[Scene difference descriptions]
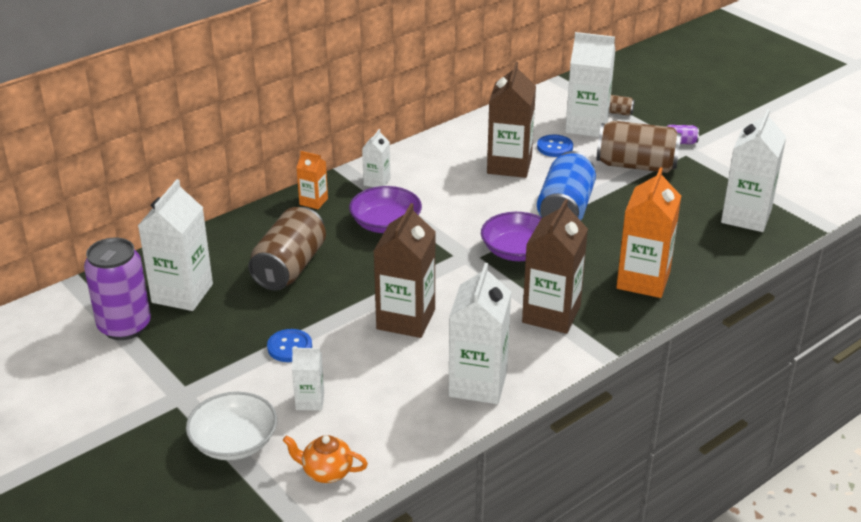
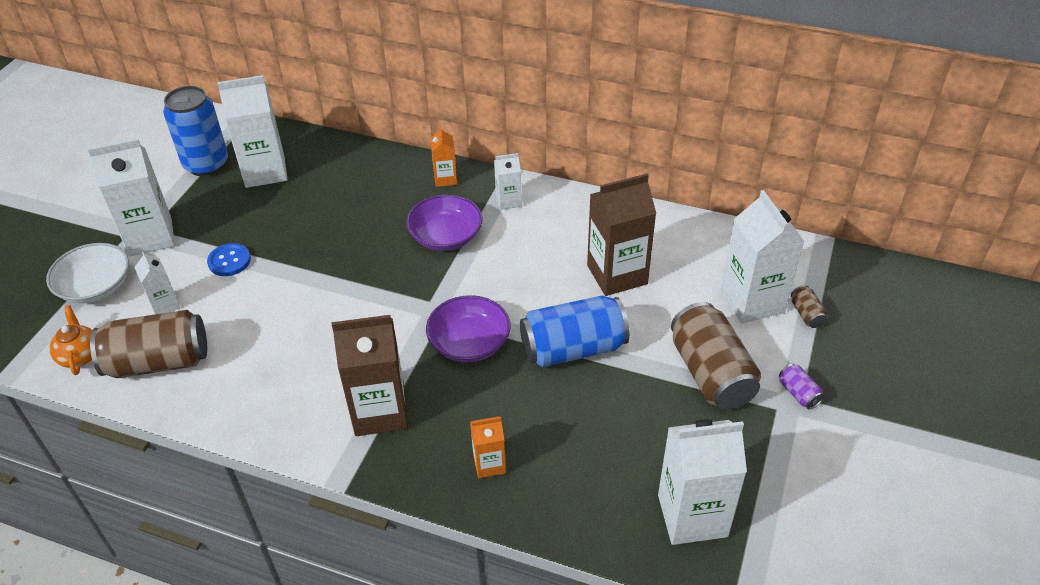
camera: 60 degrees right, 10 degrees up
(124, 326) = (206, 164): purple can -> blue can
(289, 267) = (338, 210): brown can -> brown can (158, 362)
(406, 319) = (309, 313): brown carton -> none
(478, 384) = (241, 402): white carton -> white carton (150, 237)
(555, 147) = (683, 294): blue button -> none
(643, 280) = (489, 464): orange carton -> orange carton, size x0.52

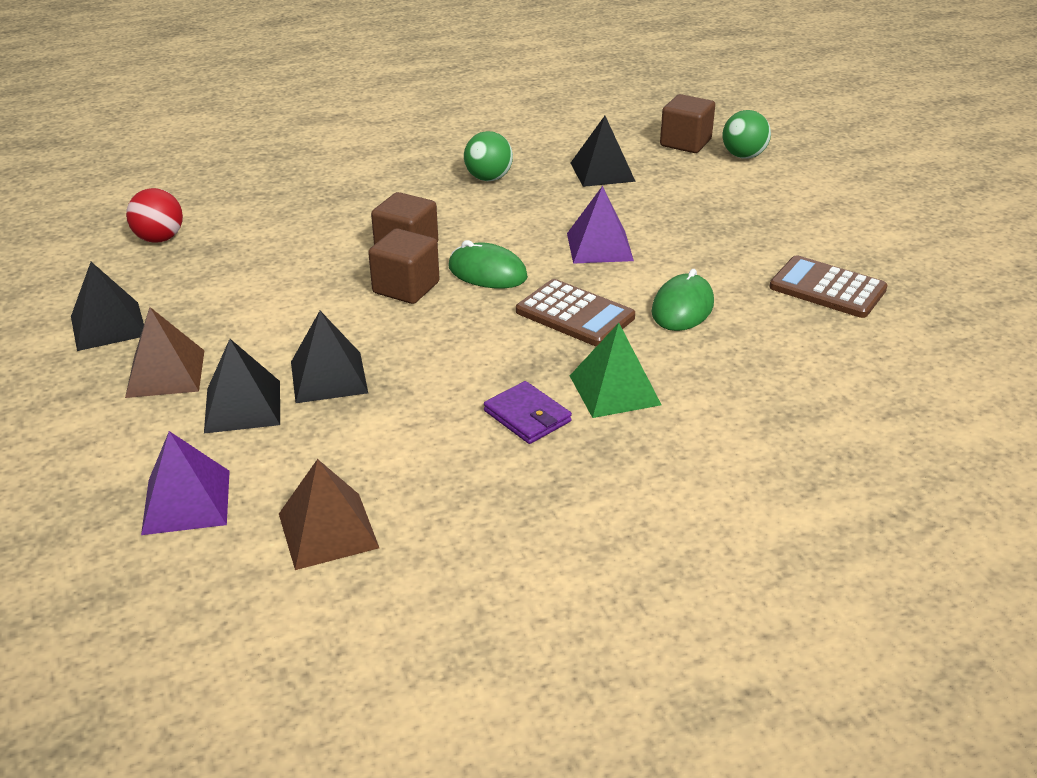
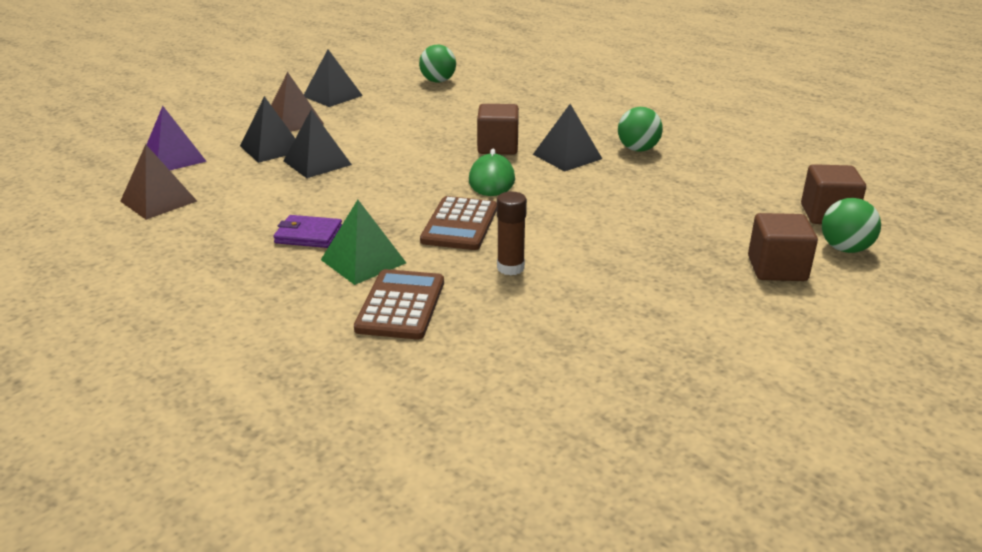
camera: 65 degrees right, 5 degrees down
(160, 239) = (438, 81): red ball -> green ball
(406, 288) = (444, 159): brown cube -> brown cube (777, 268)
(527, 416) = (308, 235): purple wallet -> purple wallet turned 75 degrees clockwise
(599, 247) = (576, 213): purple pyramid -> none
(602, 172) = (711, 189): black pyramid -> black pyramid (567, 156)
(682, 308) = (510, 268): green mouse -> brown glue stick
(827, 288) = (617, 338): brown calculator -> brown calculator (401, 305)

# Task item
Set down each of the records precisely, leaving any pictures behind.

# Your solution
camera: 60 degrees right, 10 degrees up
(124, 326) = (206, 164): purple can -> blue can
(289, 267) = (338, 210): brown can -> brown can (158, 362)
(406, 319) = (309, 313): brown carton -> none
(478, 384) = (241, 402): white carton -> white carton (150, 237)
(555, 147) = (683, 294): blue button -> none
(643, 280) = (489, 464): orange carton -> orange carton, size x0.52

camera: 65 degrees right, 5 degrees down
(160, 239) = (438, 81): red ball -> green ball
(406, 288) = (444, 159): brown cube -> brown cube (777, 268)
(527, 416) = (308, 235): purple wallet -> purple wallet turned 75 degrees clockwise
(599, 247) = (576, 213): purple pyramid -> none
(602, 172) = (711, 189): black pyramid -> black pyramid (567, 156)
(682, 308) = (510, 268): green mouse -> brown glue stick
(827, 288) = (617, 338): brown calculator -> brown calculator (401, 305)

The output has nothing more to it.